§ Try it
In your copy, leave out the pictures and repeat the entries below exactly.

§ Object tracking records
......
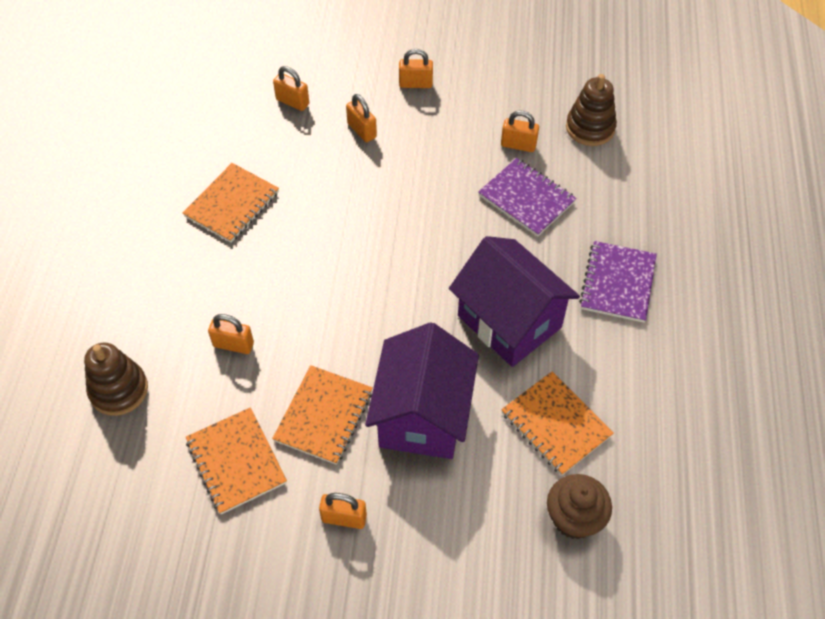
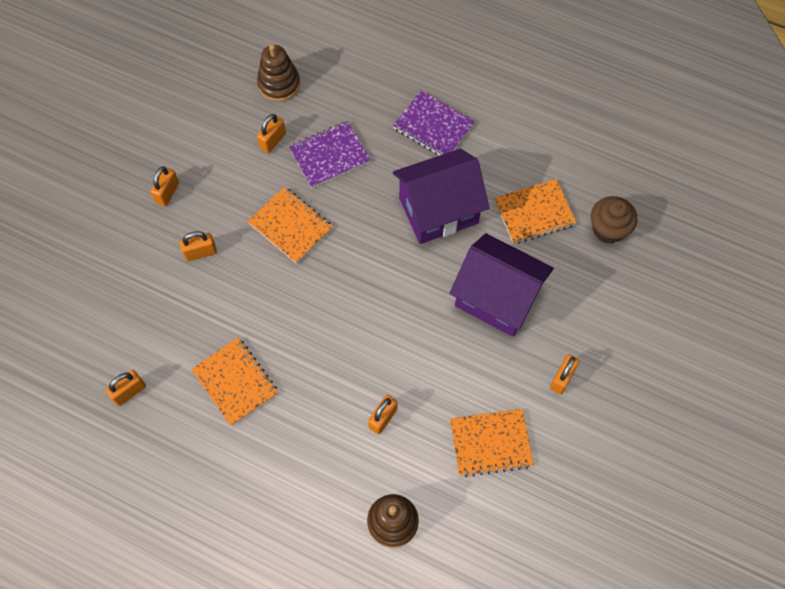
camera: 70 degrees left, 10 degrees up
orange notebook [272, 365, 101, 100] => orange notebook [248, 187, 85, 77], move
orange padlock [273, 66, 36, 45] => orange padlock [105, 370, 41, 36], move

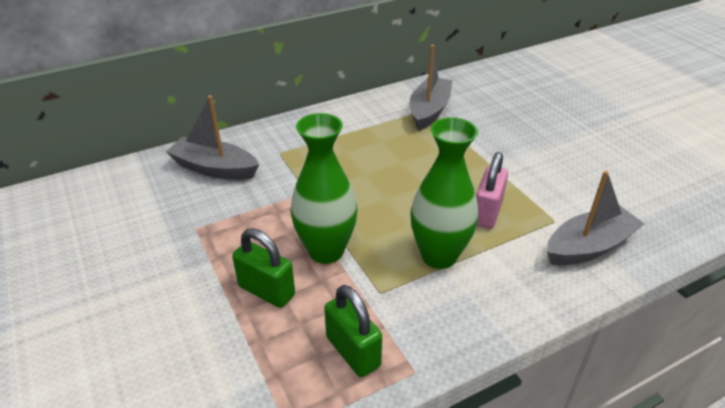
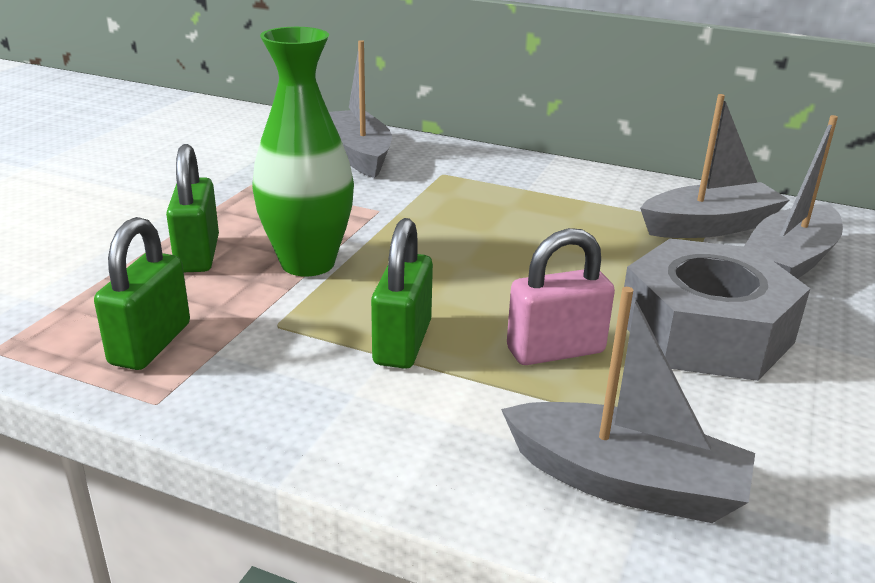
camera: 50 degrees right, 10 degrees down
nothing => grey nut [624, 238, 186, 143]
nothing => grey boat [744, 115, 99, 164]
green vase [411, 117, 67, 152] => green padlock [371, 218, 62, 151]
......
§ Exercise solution
camera: 70 degrees left, 10 degrees up
orange notebook [272, 365, 101, 100] => orange notebook [248, 187, 85, 77], move
orange padlock [273, 66, 36, 45] => orange padlock [105, 370, 41, 36], move

camera: 50 degrees right, 10 degrees down
nothing => grey nut [624, 238, 186, 143]
nothing => grey boat [744, 115, 99, 164]
green vase [411, 117, 67, 152] => green padlock [371, 218, 62, 151]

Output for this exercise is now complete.